INSTRUCTIONS TO FOLLOW ->
Make an exact copy of the lines from the one containing "SONAR1 pin TRIG: TX -> D7" through the end of the material, including both ends but no pictures.

THE DATA ->

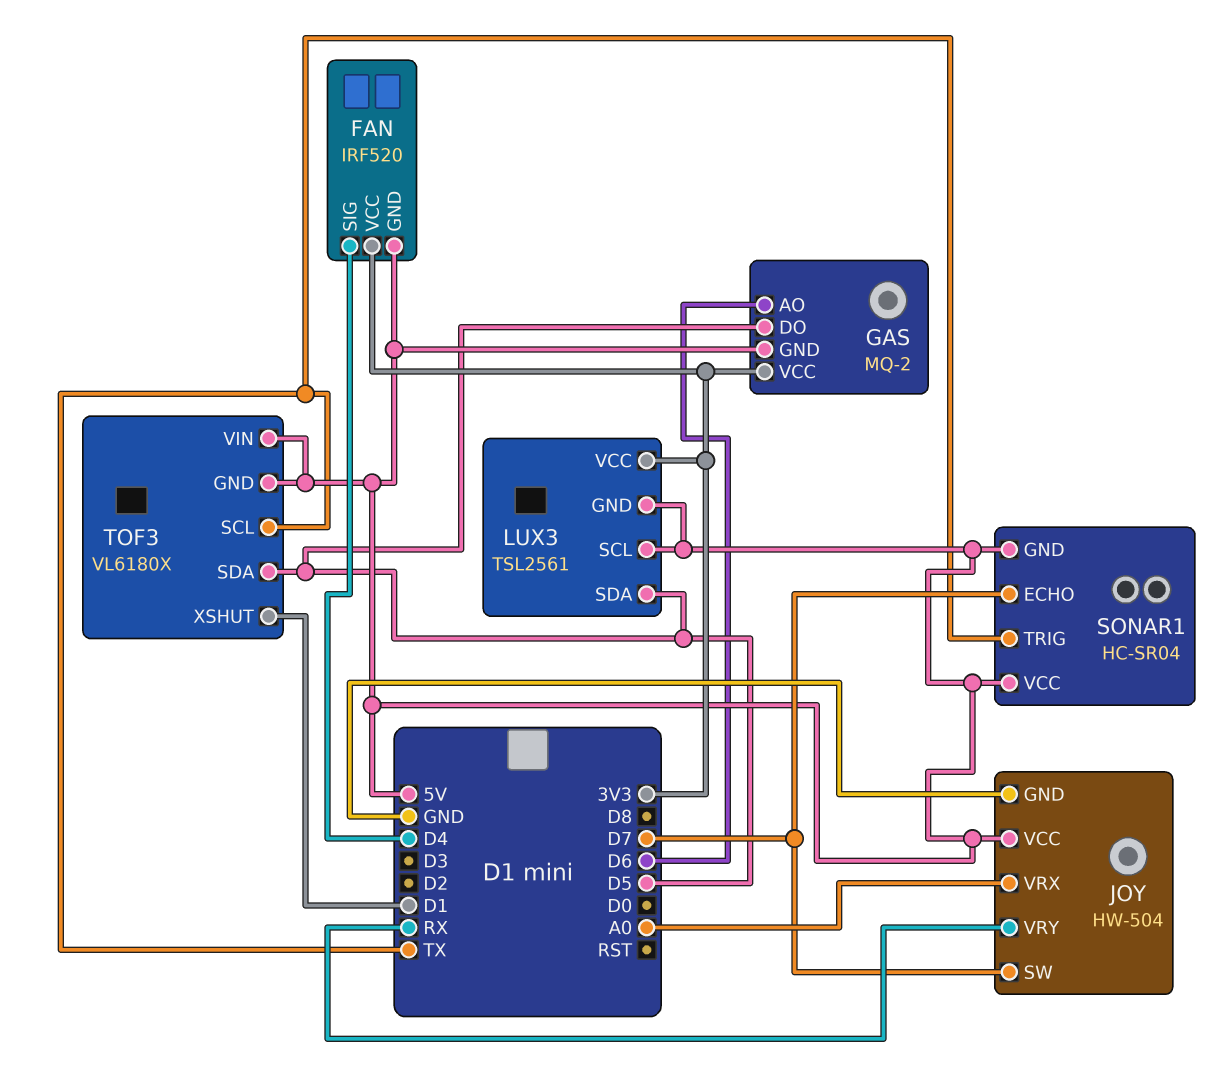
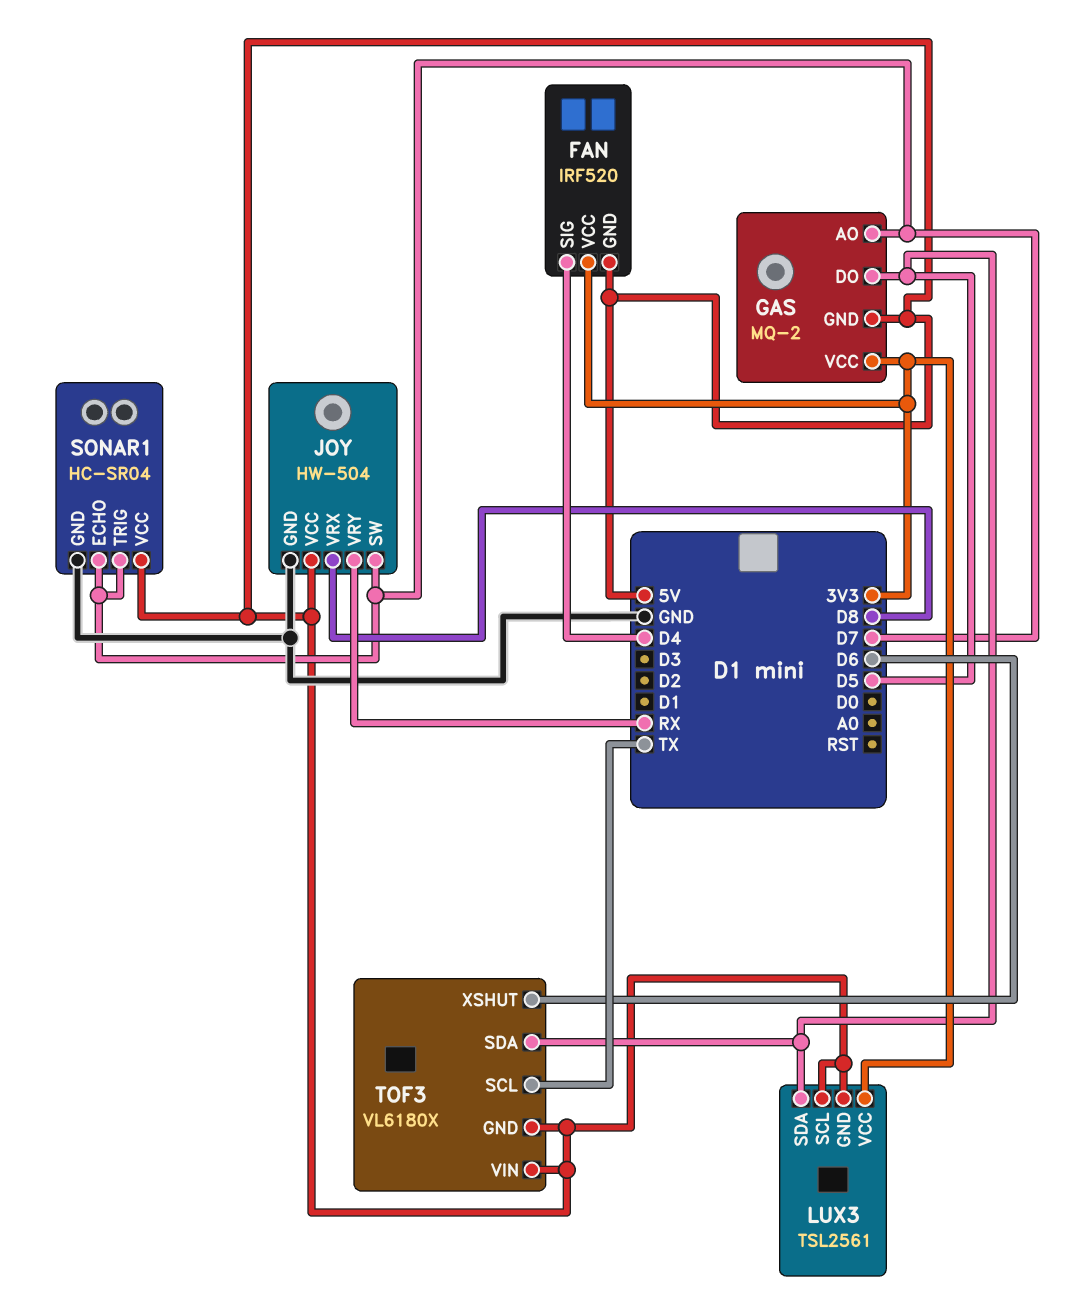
GAS pin AO: D6 -> D7
JOY pin VRX: A0 -> D8
SONAR1 pin GND: 5V -> GND
SONAR1 pin TRIG: TX -> D7
TOF3 pin XSHUT: D1 -> D6

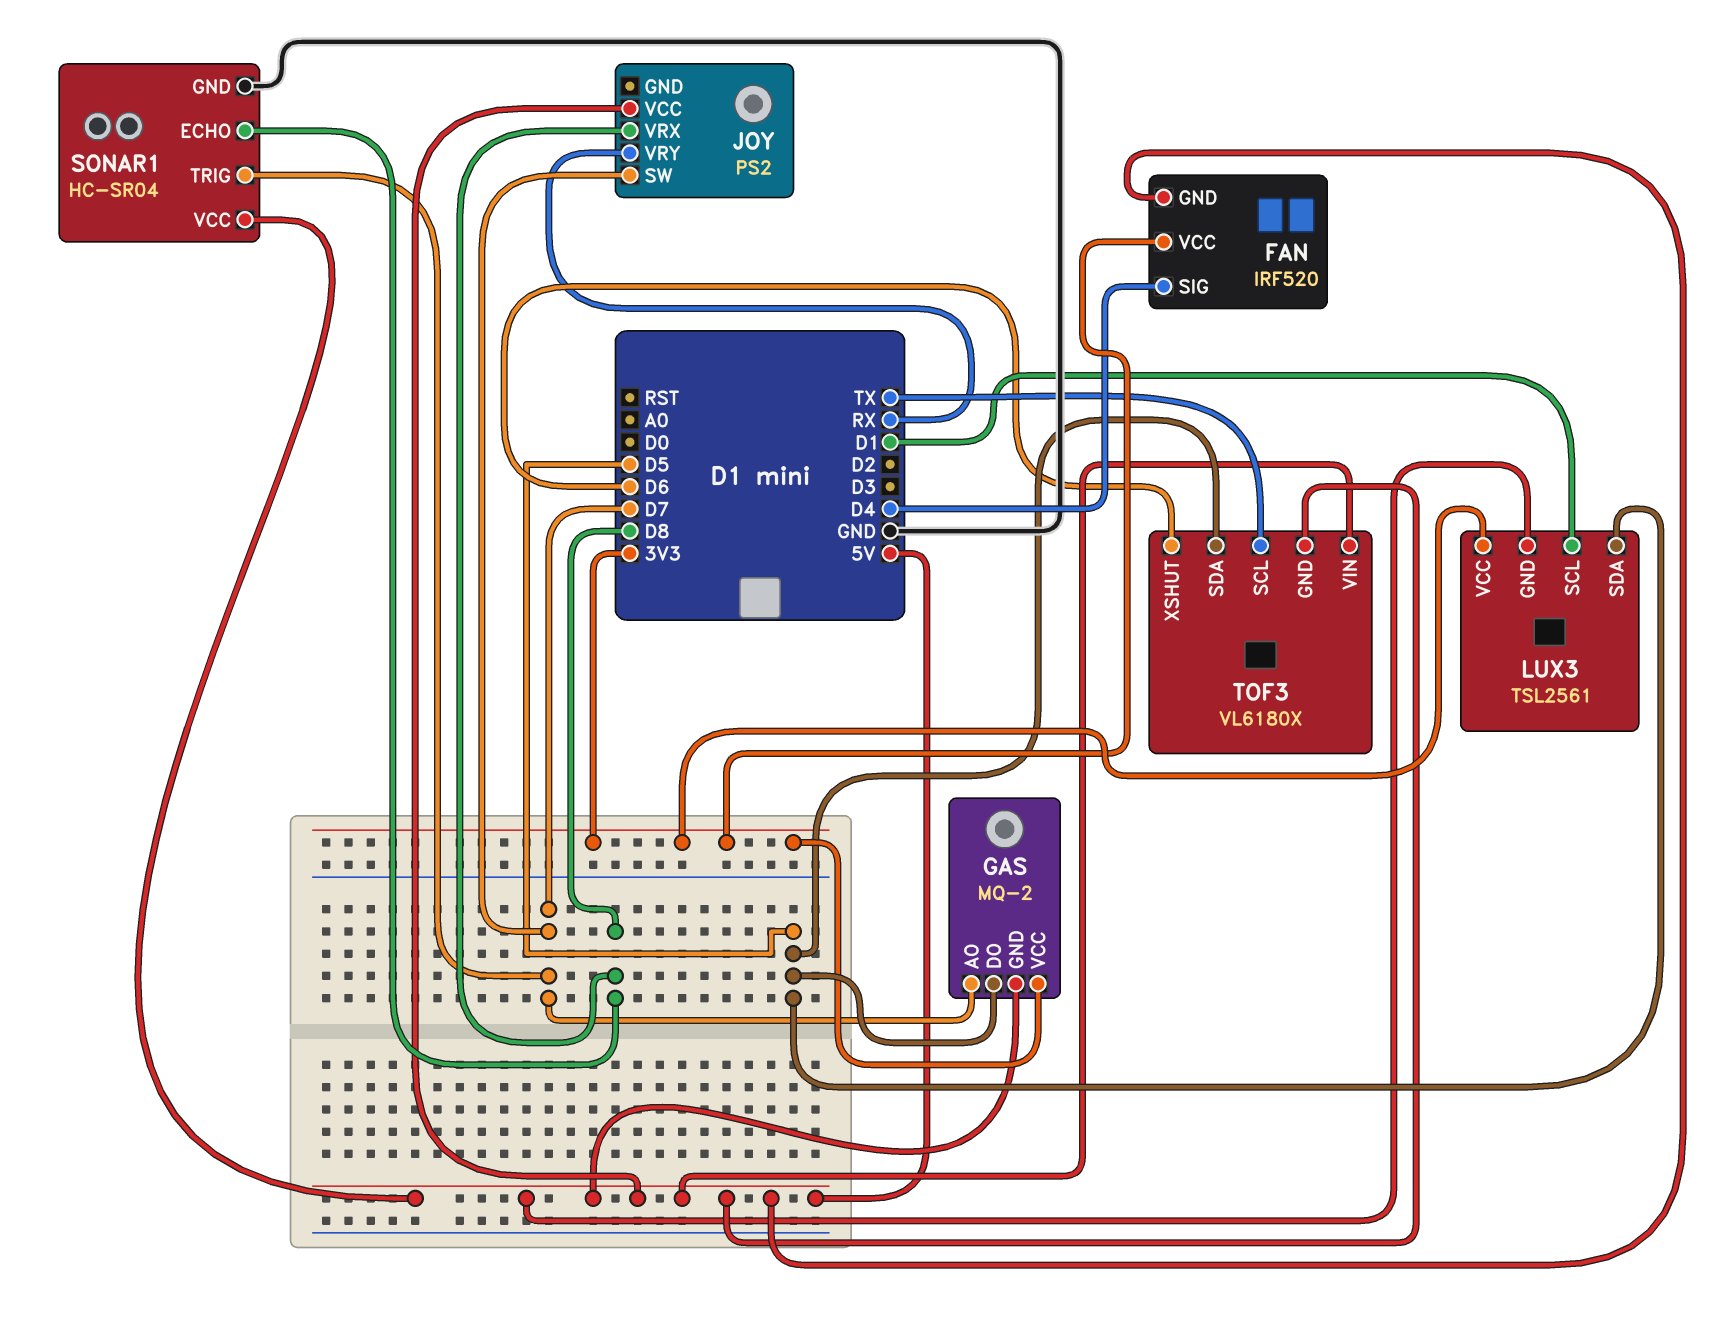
JOY: HW-504 -> PS2
JOY pin GND: GND -> none
LUX3 pin SCL: 5V -> D1
SONAR1 pin ECHO: D7 -> D8

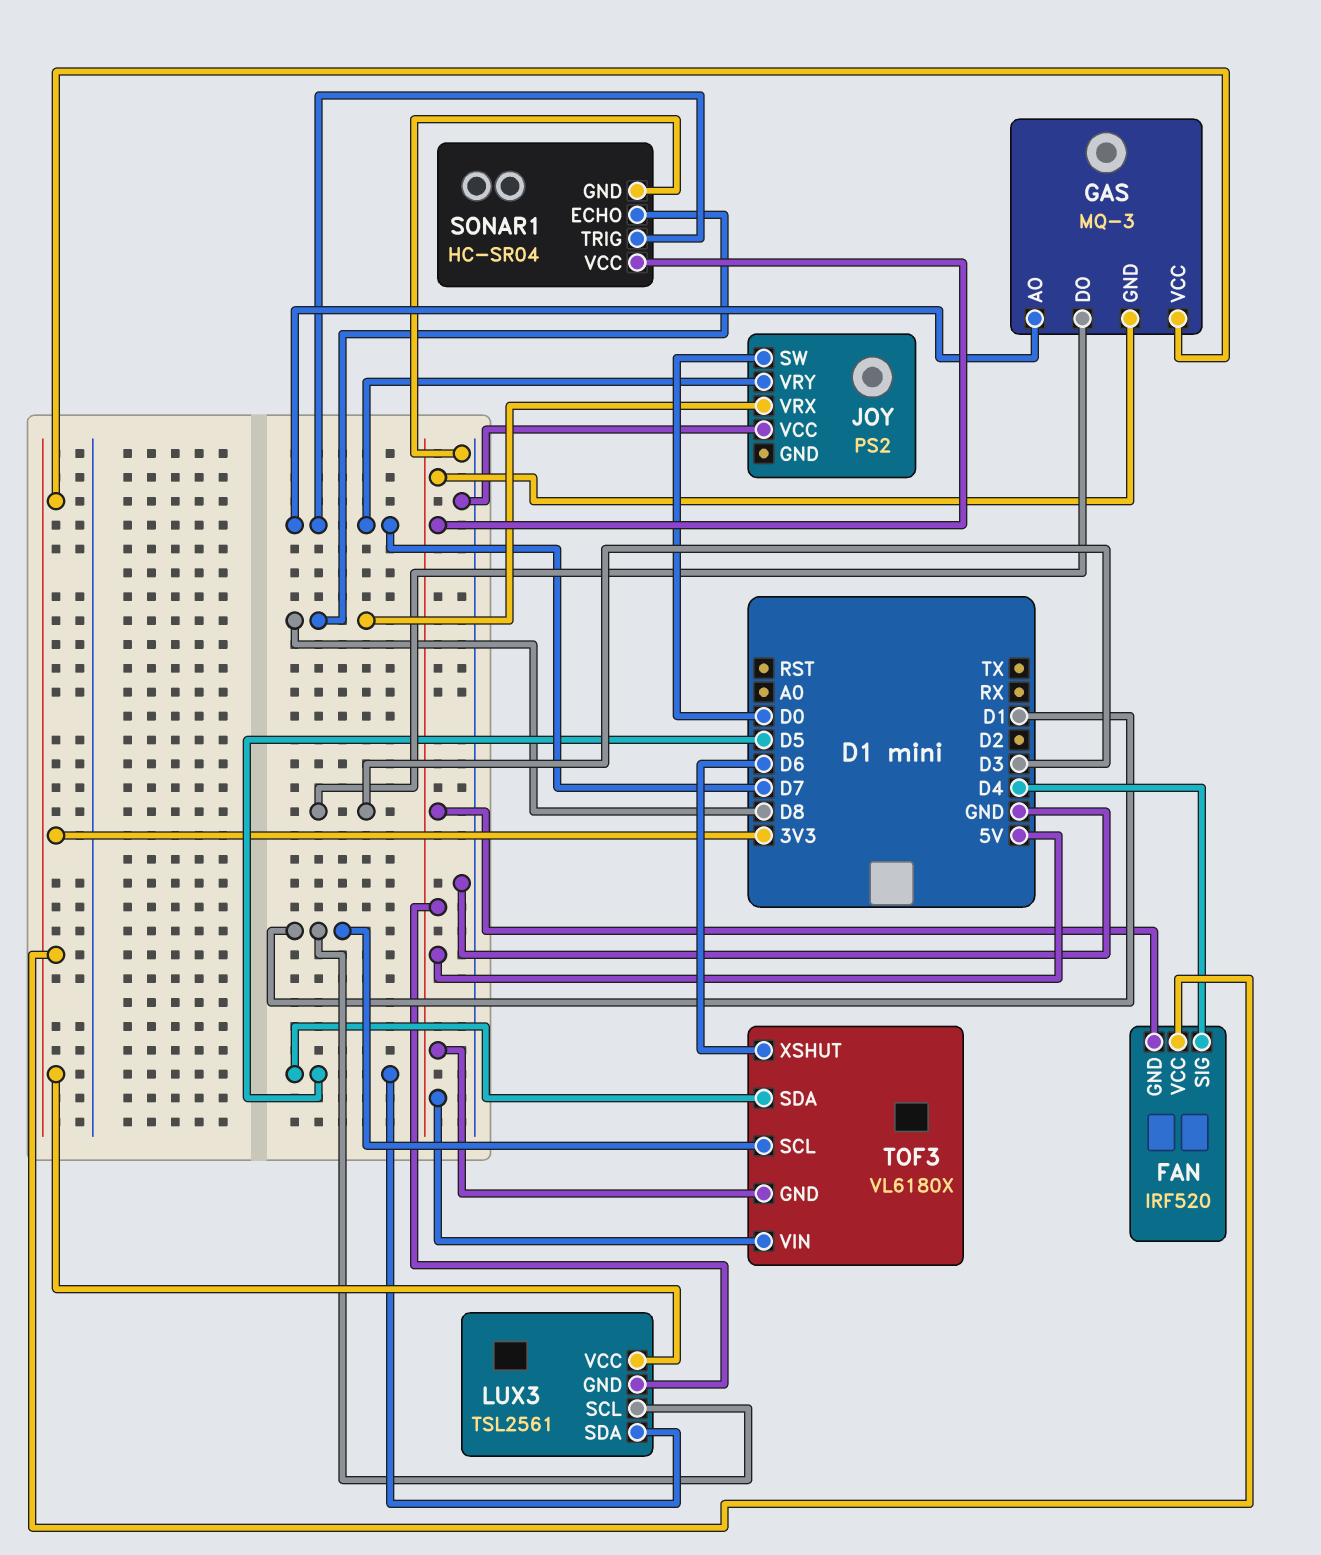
GAS: MQ-2 -> MQ-3
GAS pin DO: D5 -> D3
JOY pin SW: D7 -> D0
JOY pin VCC: 5V -> GND
JOY pin VRY: RX -> D7
TOF3 pin SCL: TX -> D1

RESULT BELOW ->
SONAR1 pin TRIG: TX -> D7
TOF3 pin XSHUT: D1 -> D6

JOY: HW-504 -> PS2
JOY pin GND: GND -> none
LUX3 pin SCL: 5V -> D1
SONAR1 pin ECHO: D7 -> D8

GAS: MQ-2 -> MQ-3
GAS pin DO: D5 -> D3
JOY pin SW: D7 -> D0
JOY pin VCC: 5V -> GND
JOY pin VRY: RX -> D7
TOF3 pin SCL: TX -> D1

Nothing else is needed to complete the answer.